## [EXERCISE BRIEF]
Retype the data that follows exactly. No pictures belong in the copy.

## [EXERCISE INPUT]
......

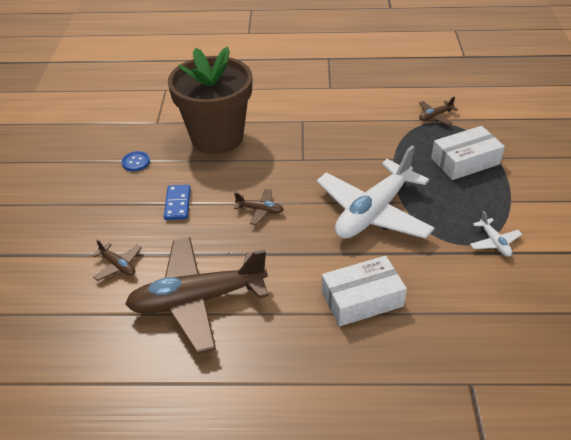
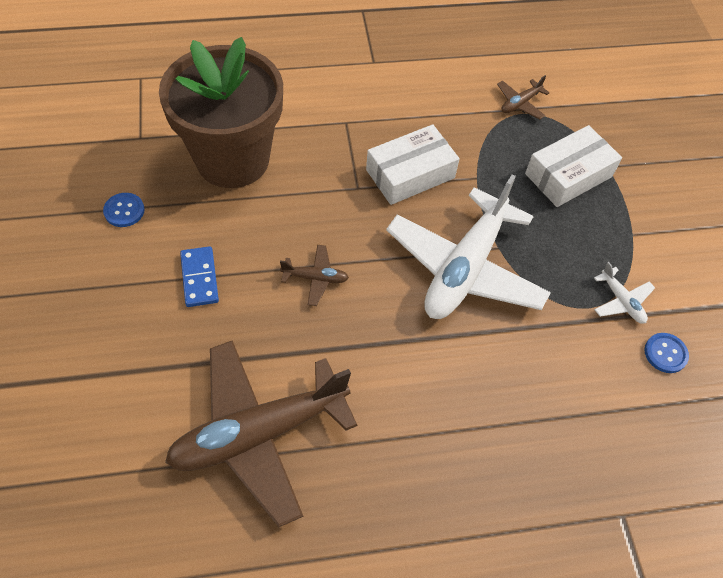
camera: 15 degrees left, 15 degrees up
(118, 265) = (137, 390): brown plane -> none
(362, 299) = (472, 406): white box -> white box (410, 174)
(525, 279) = (665, 353): none -> blue button

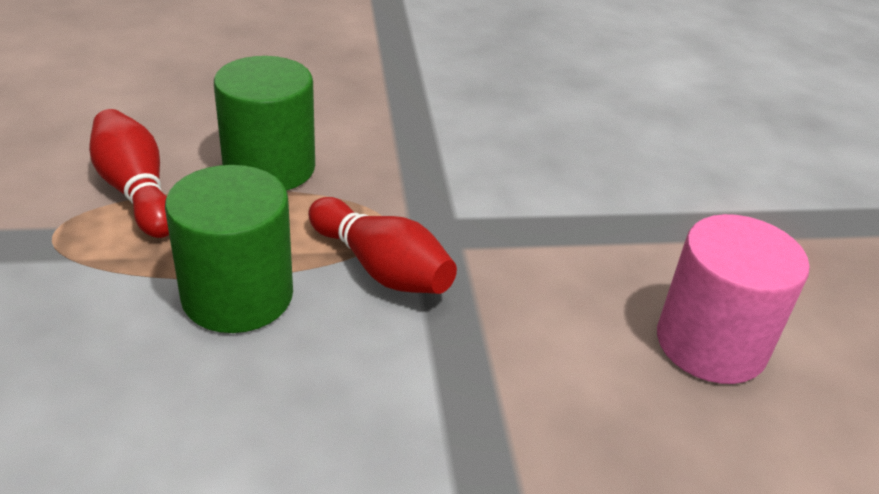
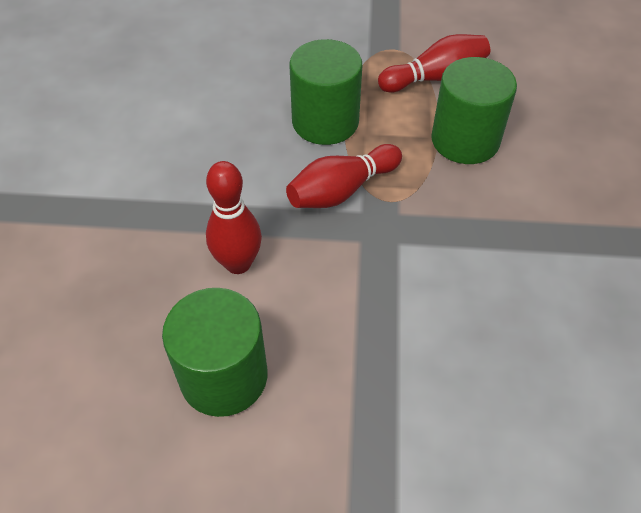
camera: 105 degrees right, 15 degrees up
(543, 357) = (238, 263): none -> red bowling pin
(710, 344) = (224, 376): pink cylinder -> green cylinder

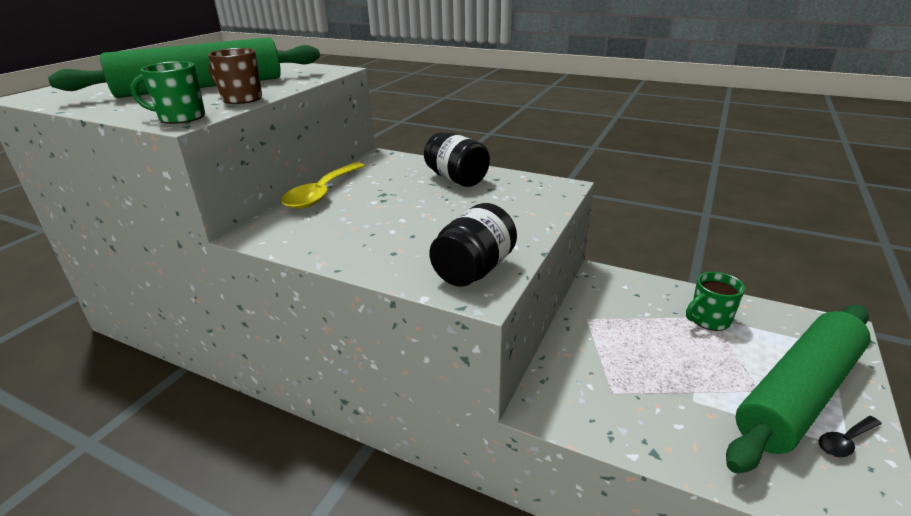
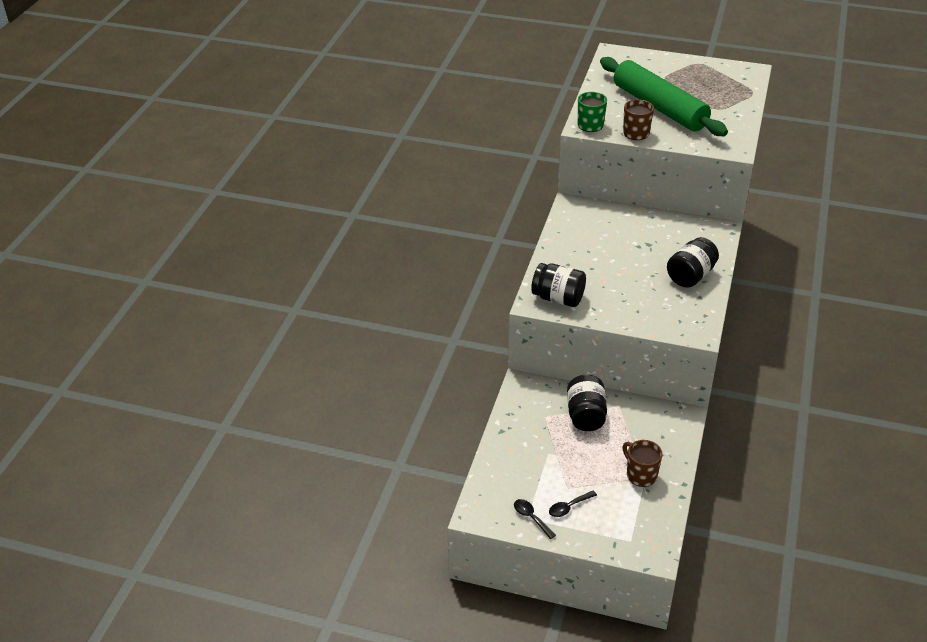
camera: 80 degrees right, 10 degrees up
(322, 193) = (638, 216): yellow spoon -> none
(607, 350) = (586, 415): none -> black jar
(708, 320) = (640, 475): green mug -> brown mug
(799, 394) = (569, 507): green rolling pin -> black spoon

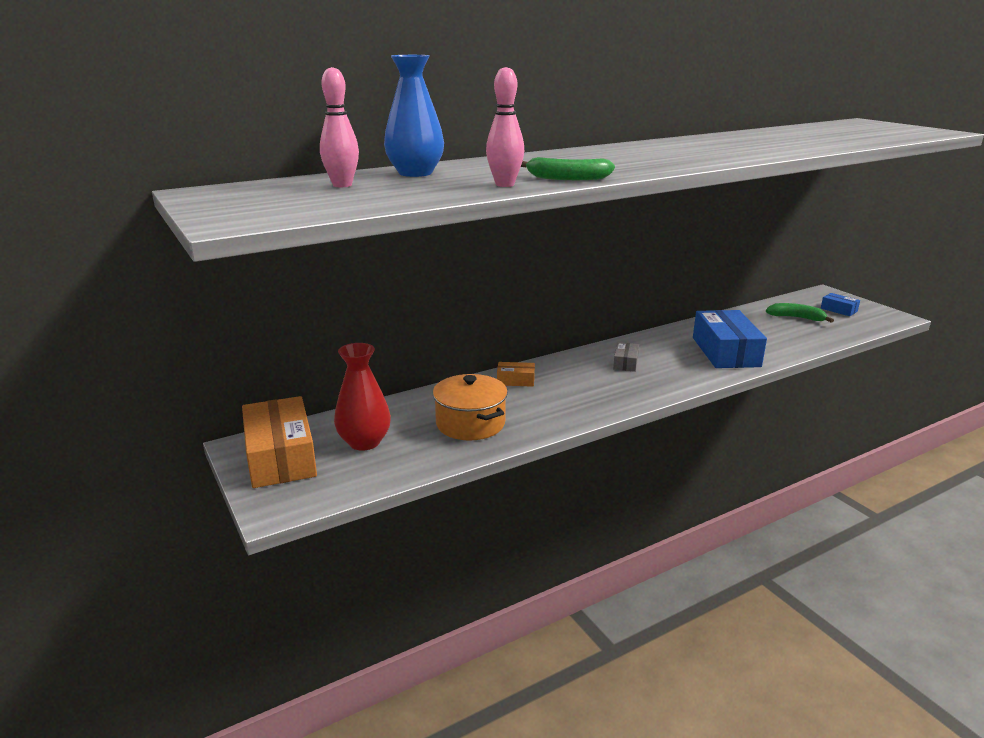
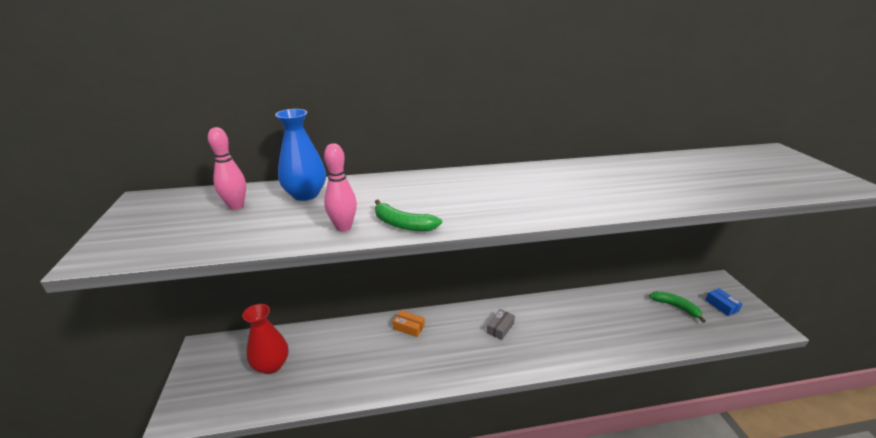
camera: 20 degrees right, 5 degrees up
(280, 456) = (215, 364): orange box -> none
(470, 423) = (349, 366): orange pot -> none
(725, 352) = (589, 335): blue box -> none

......

## [SOLUTION FOR THIS EXERCISE]
camera: 15 degrees left, 15 degrees up
(118, 265) = (137, 390): brown plane -> none
(362, 299) = (472, 406): white box -> white box (410, 174)
(525, 279) = (665, 353): none -> blue button

camera: 105 degrees right, 15 degrees up
(543, 357) = (238, 263): none -> red bowling pin
(710, 344) = (224, 376): pink cylinder -> green cylinder

camera: 80 degrees right, 10 degrees up
(322, 193) = (638, 216): yellow spoon -> none
(607, 350) = (586, 415): none -> black jar
(708, 320) = (640, 475): green mug -> brown mug
(799, 394) = (569, 507): green rolling pin -> black spoon

camera: 20 degrees right, 5 degrees up
(280, 456) = (215, 364): orange box -> none
(470, 423) = (349, 366): orange pot -> none
(725, 352) = (589, 335): blue box -> none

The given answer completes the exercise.